Edit difference data:
# # # #

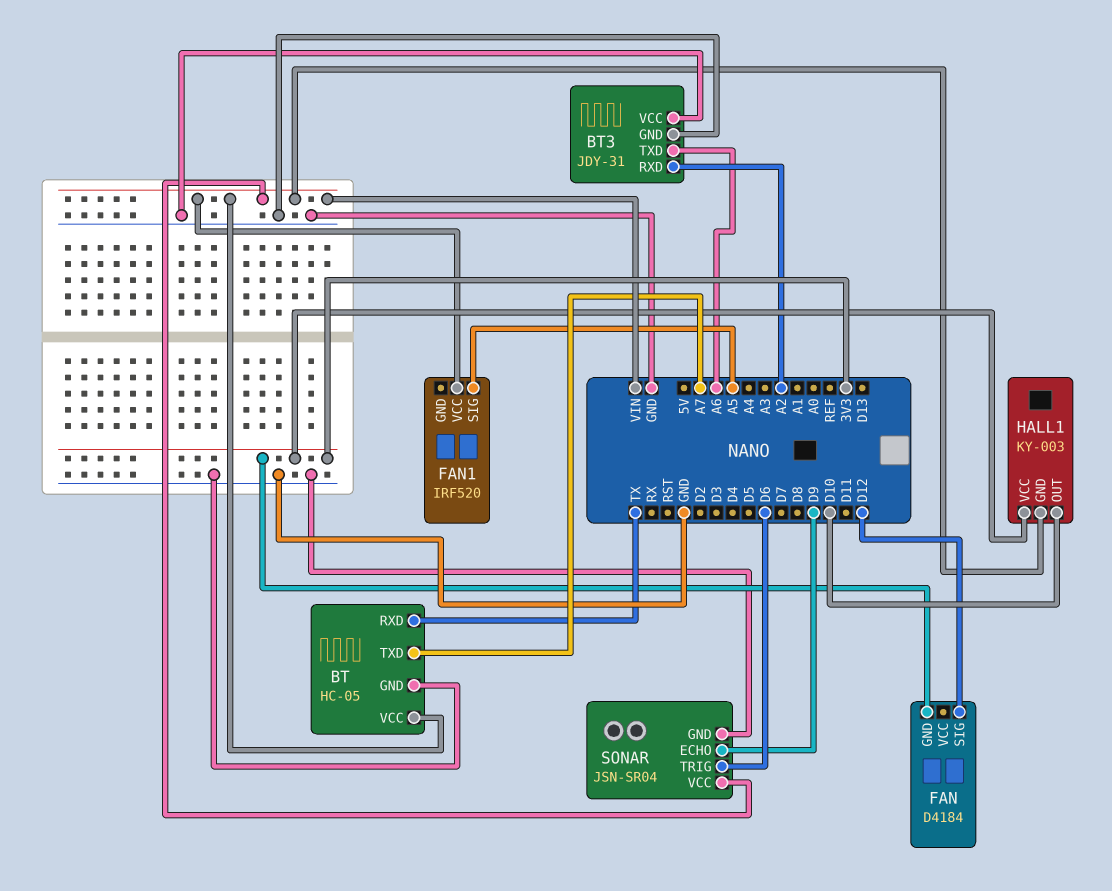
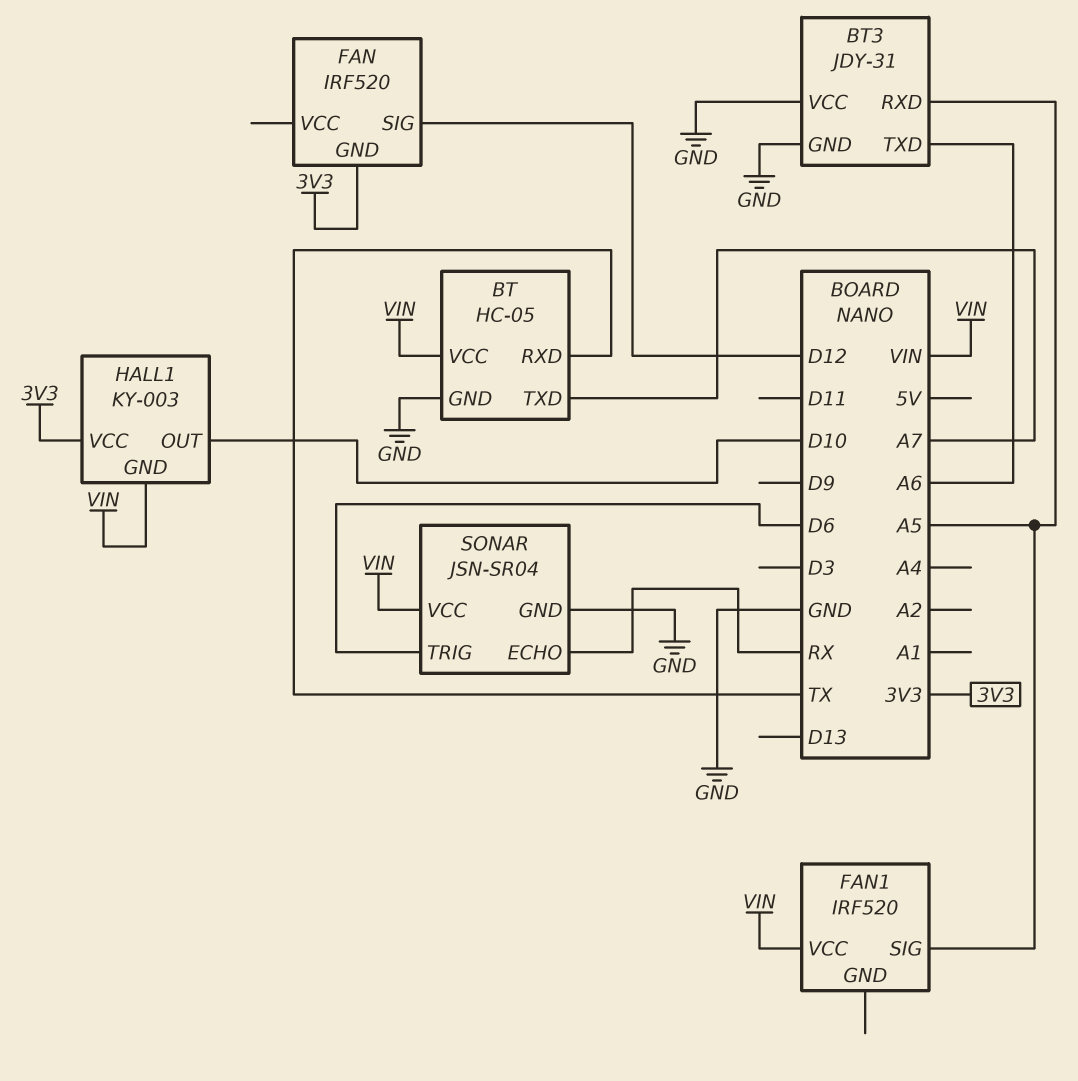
BT3 pin RXD: A2 -> A5
FAN: D4184 -> IRF520
SONAR pin ECHO: D9 -> RX

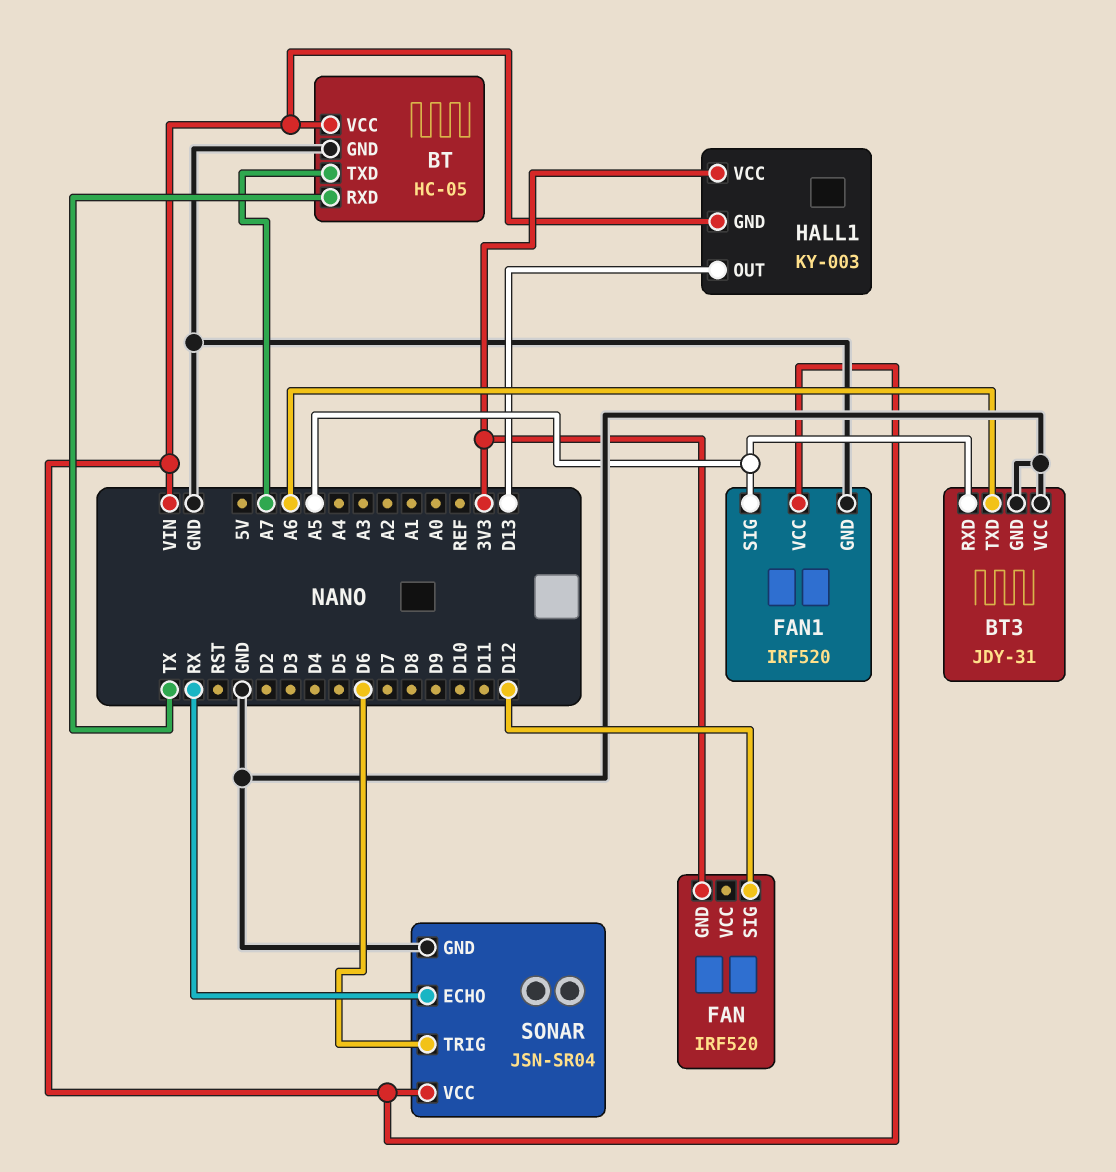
FAN1 pin GND: none -> GND
HALL1 pin OUT: D10 -> D13

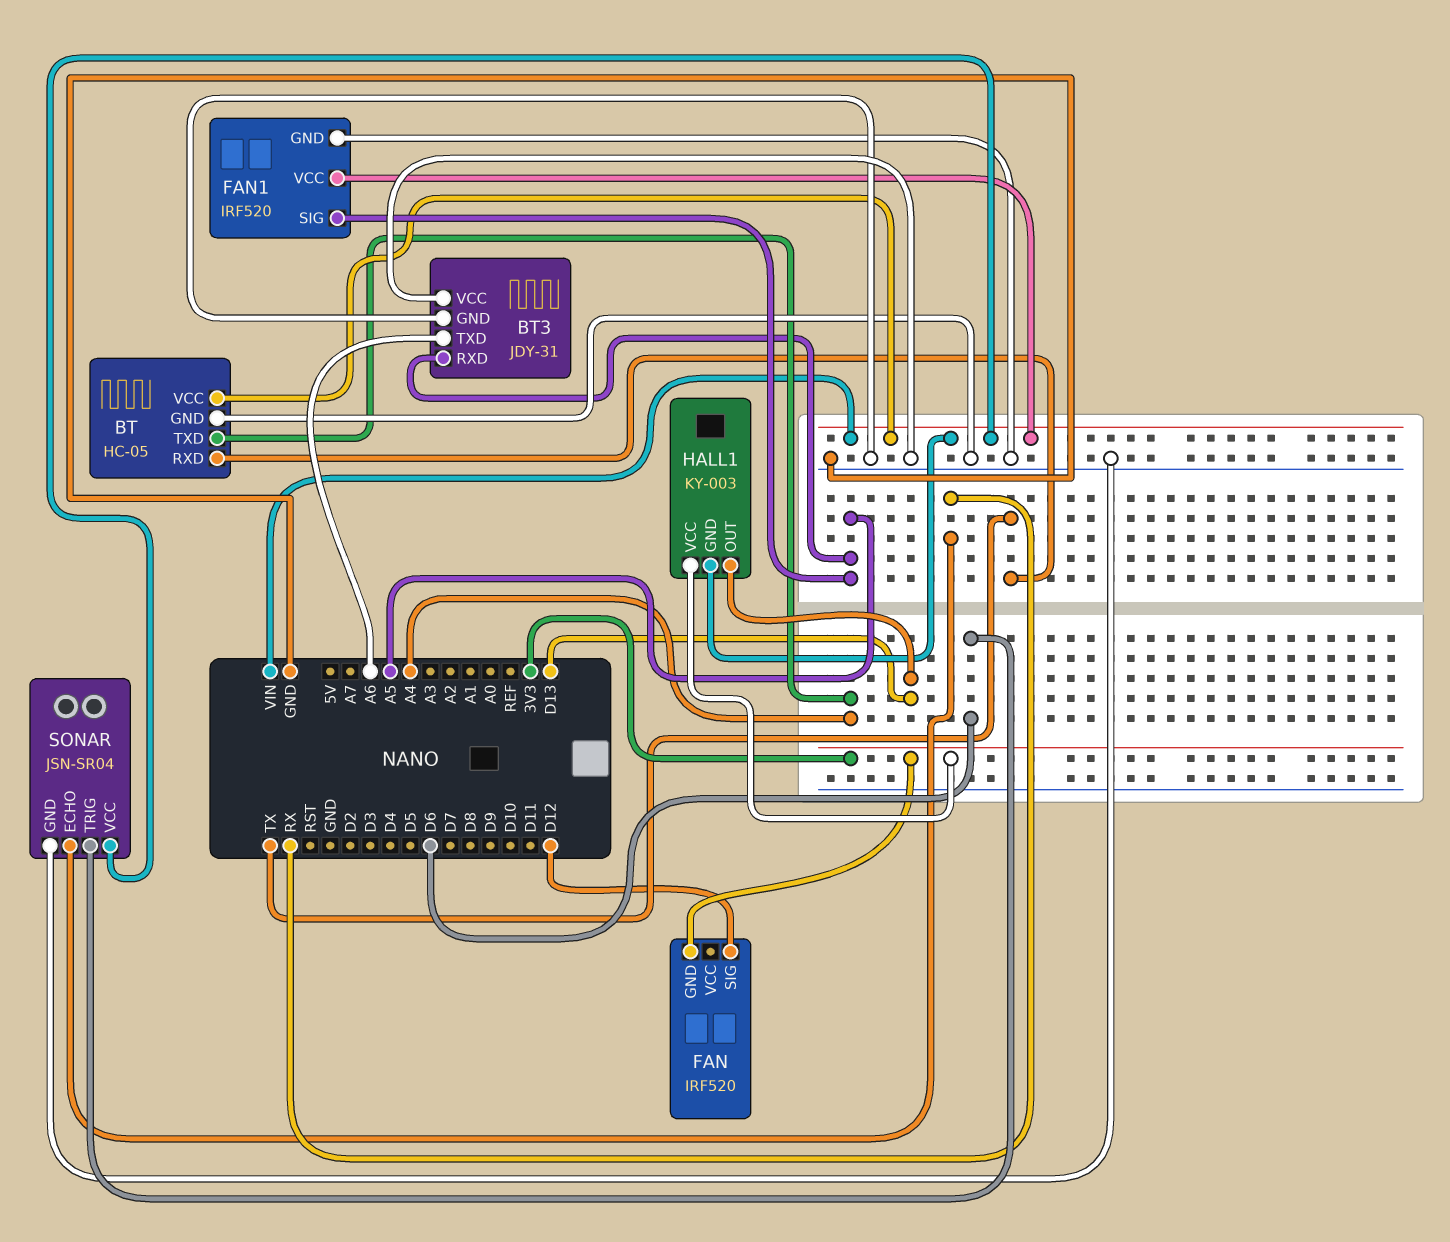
BT pin TXD: A7 -> A4

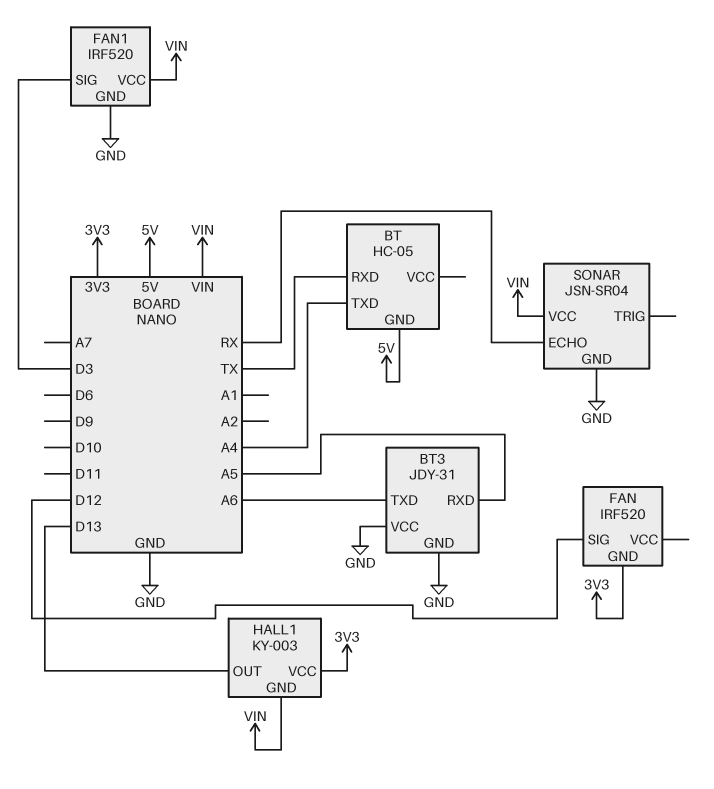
BT pin GND: GND -> 5V
BT pin VCC: VIN -> none
FAN1 pin SIG: A5 -> D3
SONAR pin TRIG: D6 -> none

# # # #

Omitting all images, retype each line of the records precisely.

Exercise answer:
BT3 pin RXD: A2 -> A5
FAN: D4184 -> IRF520
SONAR pin ECHO: D9 -> RX

FAN1 pin GND: none -> GND
HALL1 pin OUT: D10 -> D13

BT pin TXD: A7 -> A4

BT pin GND: GND -> 5V
BT pin VCC: VIN -> none
FAN1 pin SIG: A5 -> D3
SONAR pin TRIG: D6 -> none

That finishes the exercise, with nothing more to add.